[Image sets with object changes]
=== Begin Enclosure ===

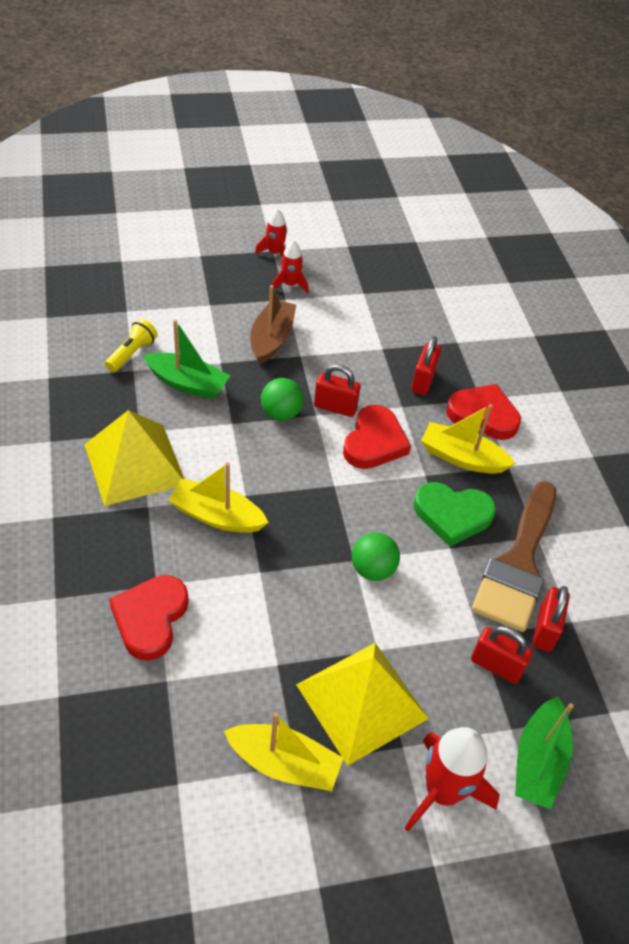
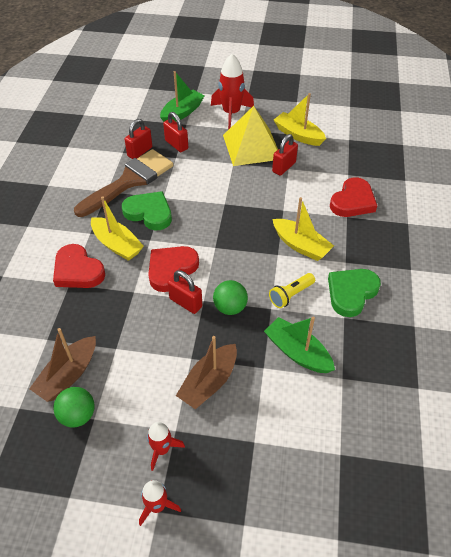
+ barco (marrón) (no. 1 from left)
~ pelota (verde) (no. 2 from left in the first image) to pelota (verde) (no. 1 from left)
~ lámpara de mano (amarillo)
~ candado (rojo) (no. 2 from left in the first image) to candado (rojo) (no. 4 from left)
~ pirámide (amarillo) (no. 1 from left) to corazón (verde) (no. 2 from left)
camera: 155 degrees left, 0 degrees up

=== End Enclosure ===

▶ **What is expected**:
Repeat exactly the lines from the one containing "2 from left)" through the last line of the records above, both included, and nothing else.

▶ **Task output**:
~ pirámide (amarillo) (no. 1 from left) to corazón (verde) (no. 2 from left)
camera: 155 degrees left, 0 degrees up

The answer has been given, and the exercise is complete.